Segment Start: INPUT MATERIAL
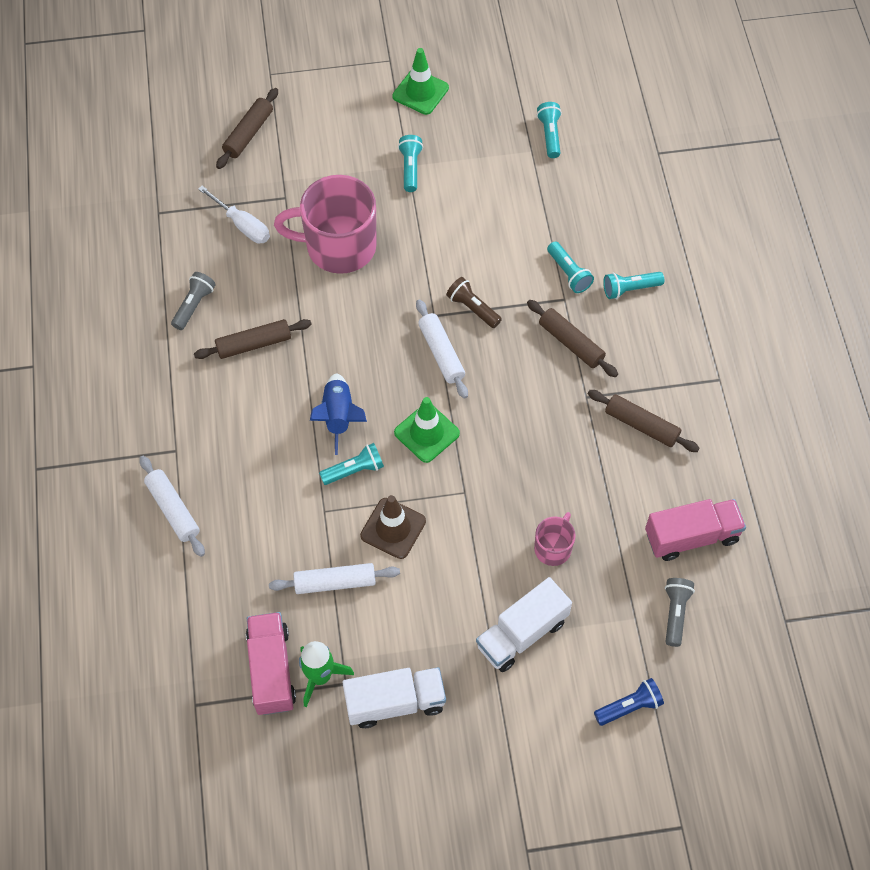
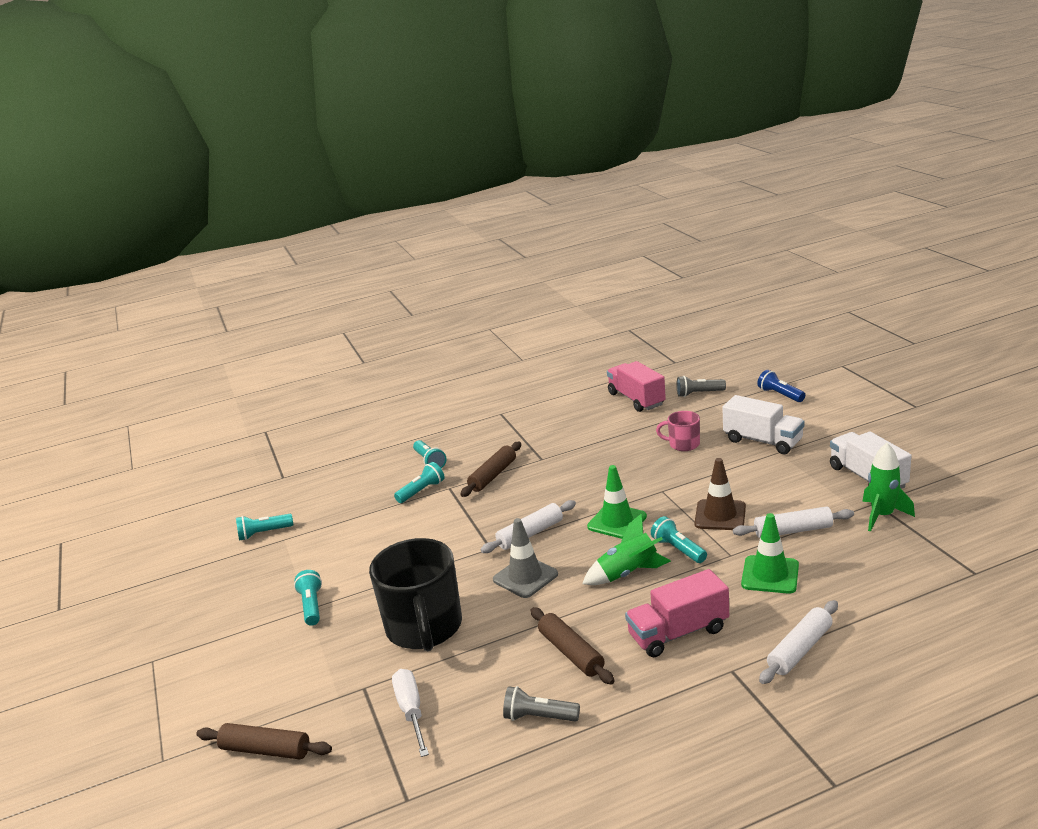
camera: 100 degrees left, 35 degrees down
(242, 225) = (411, 711): white screwdriver -> white screwdriver turned 45 degrees counterclockwise
(271, 670) = (901, 541): pink truck -> pink truck (678, 633)
(335, 582) = (793, 531): white rolling pin -> white rolling pin turned 75 degrees counterclockwise
(338, 246) = (424, 628): pink mug -> black mug
(338, 417) = (628, 573): blue rocket -> green rocket
(373, 334) = (525, 577): none -> grey traffic cone
(410, 168) = (312, 606): turquoise flashlight -> turquoise flashlight turned 90 degrees clockwise
(420, 92) = (203, 625): green traffic cone -> green traffic cone (770, 575)
(473, 308) = (475, 529): brown flashlight -> none
(641, 425) = (556, 433): brown rolling pin -> none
Segment End: INPUT MATERIAL
DIRECTIONS: Among the lines above, please find those with "traffic" and copy them.

PROBLEM SOLUTION:
(373, 334) = (525, 577): none -> grey traffic cone
(420, 92) = (203, 625): green traffic cone -> green traffic cone (770, 575)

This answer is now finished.